Stored items:

☆ ☆ ☆ ☆ ☆

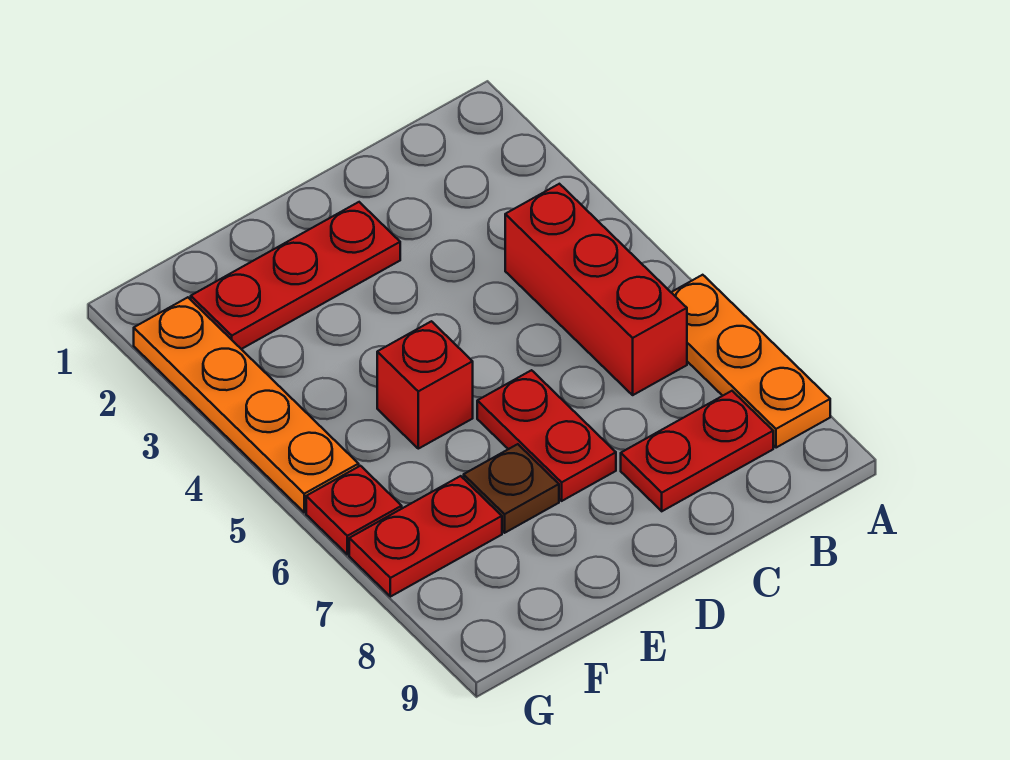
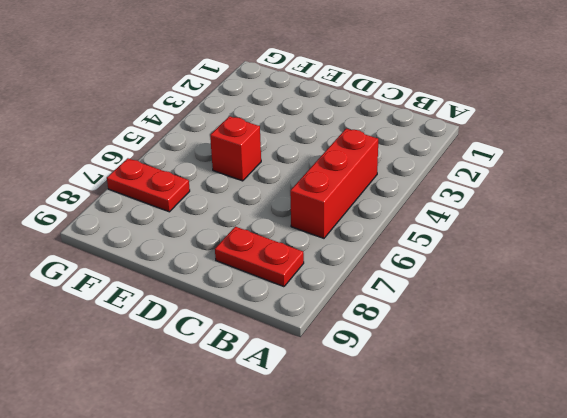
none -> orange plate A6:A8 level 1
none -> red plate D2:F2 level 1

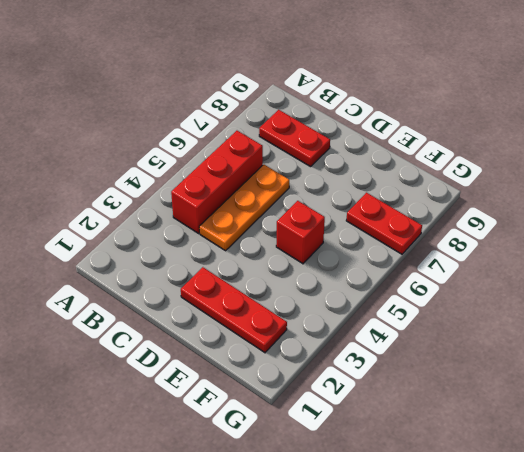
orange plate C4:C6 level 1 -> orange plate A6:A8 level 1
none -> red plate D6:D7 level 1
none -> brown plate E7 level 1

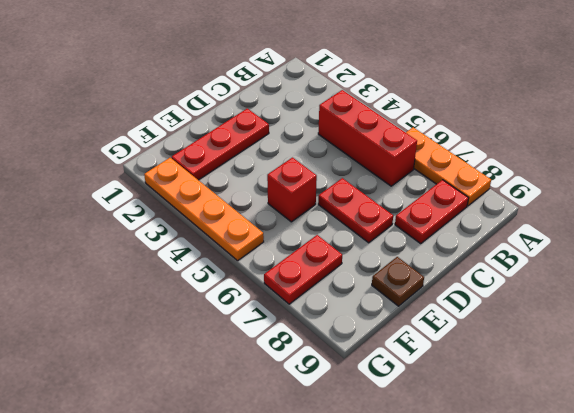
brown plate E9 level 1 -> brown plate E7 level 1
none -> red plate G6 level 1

☆ ☆ ☆ ☆ ☆

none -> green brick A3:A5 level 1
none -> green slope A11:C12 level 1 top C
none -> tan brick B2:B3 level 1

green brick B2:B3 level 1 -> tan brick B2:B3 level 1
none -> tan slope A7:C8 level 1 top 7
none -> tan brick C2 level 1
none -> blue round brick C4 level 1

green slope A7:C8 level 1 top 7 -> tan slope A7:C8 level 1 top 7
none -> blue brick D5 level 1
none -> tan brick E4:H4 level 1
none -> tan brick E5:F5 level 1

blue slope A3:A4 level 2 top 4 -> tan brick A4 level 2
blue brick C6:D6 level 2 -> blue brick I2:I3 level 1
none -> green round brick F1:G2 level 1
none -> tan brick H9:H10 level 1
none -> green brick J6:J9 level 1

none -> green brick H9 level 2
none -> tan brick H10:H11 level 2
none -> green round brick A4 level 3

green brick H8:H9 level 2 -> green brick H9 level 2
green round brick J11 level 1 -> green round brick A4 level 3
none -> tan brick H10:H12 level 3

☆ ☆ ☆ ☆ ☆

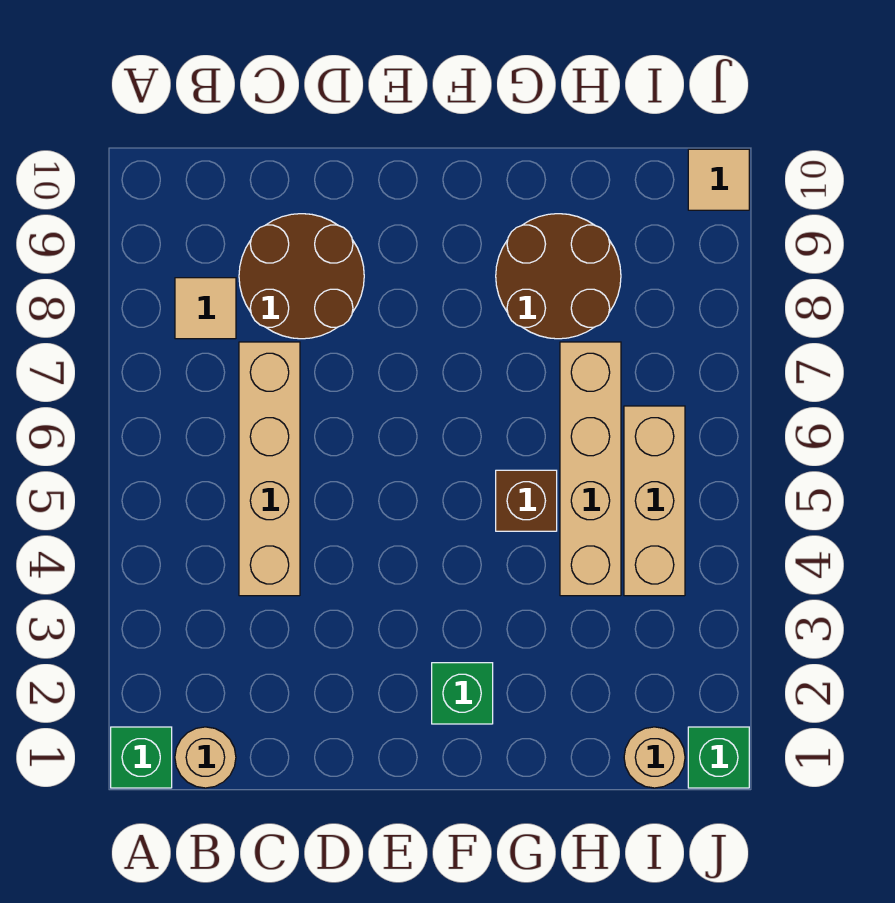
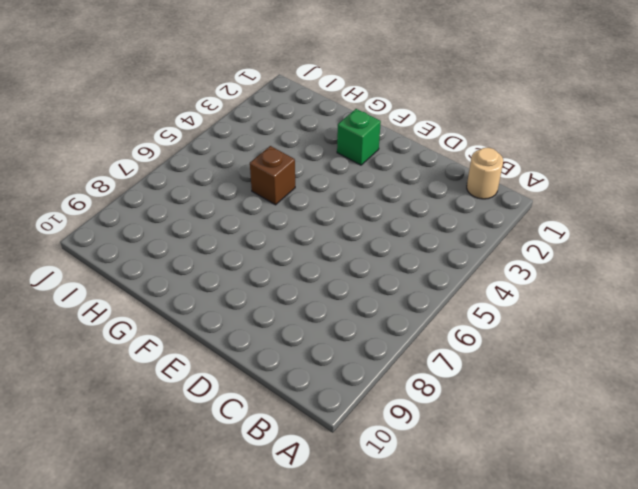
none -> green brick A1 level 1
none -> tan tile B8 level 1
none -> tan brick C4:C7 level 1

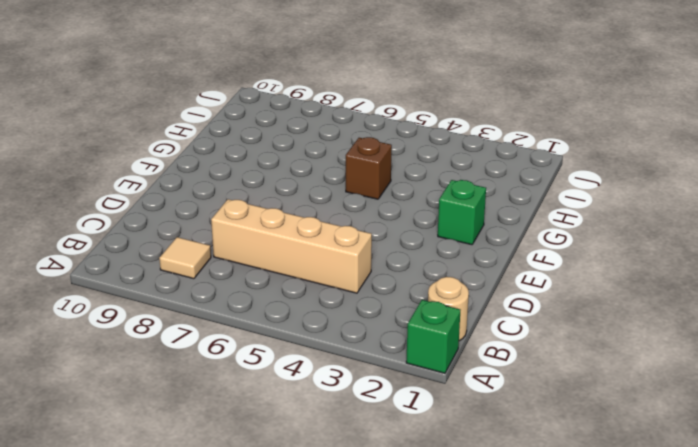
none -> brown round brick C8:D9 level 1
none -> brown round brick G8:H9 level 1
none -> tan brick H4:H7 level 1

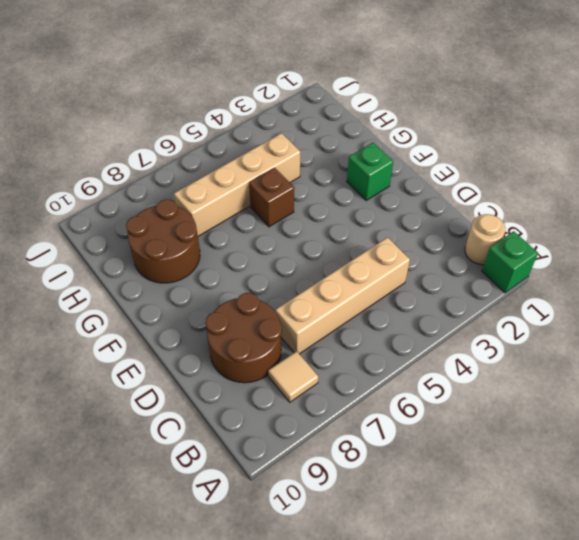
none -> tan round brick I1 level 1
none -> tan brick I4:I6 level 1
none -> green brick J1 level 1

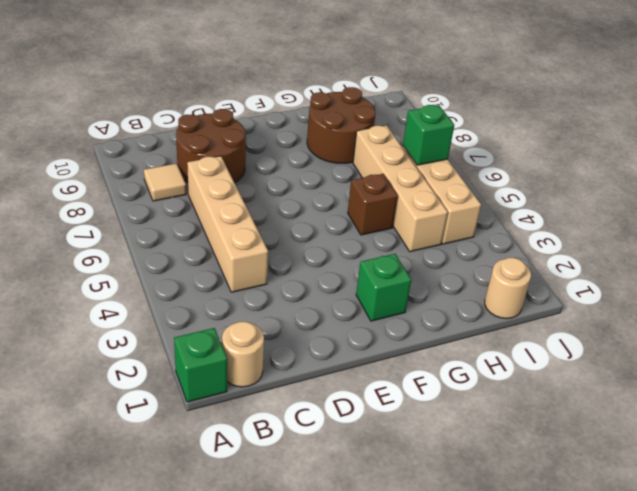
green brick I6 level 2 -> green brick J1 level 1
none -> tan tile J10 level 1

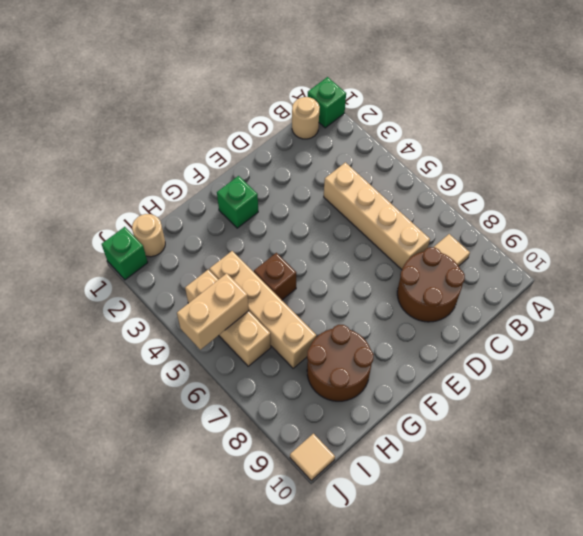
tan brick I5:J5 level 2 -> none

☆ ☆ ☆ ☆ ☆

[Problem]
A count is needed of the lines in this data that contain "round"; give the number and no other text.

[Reply]
7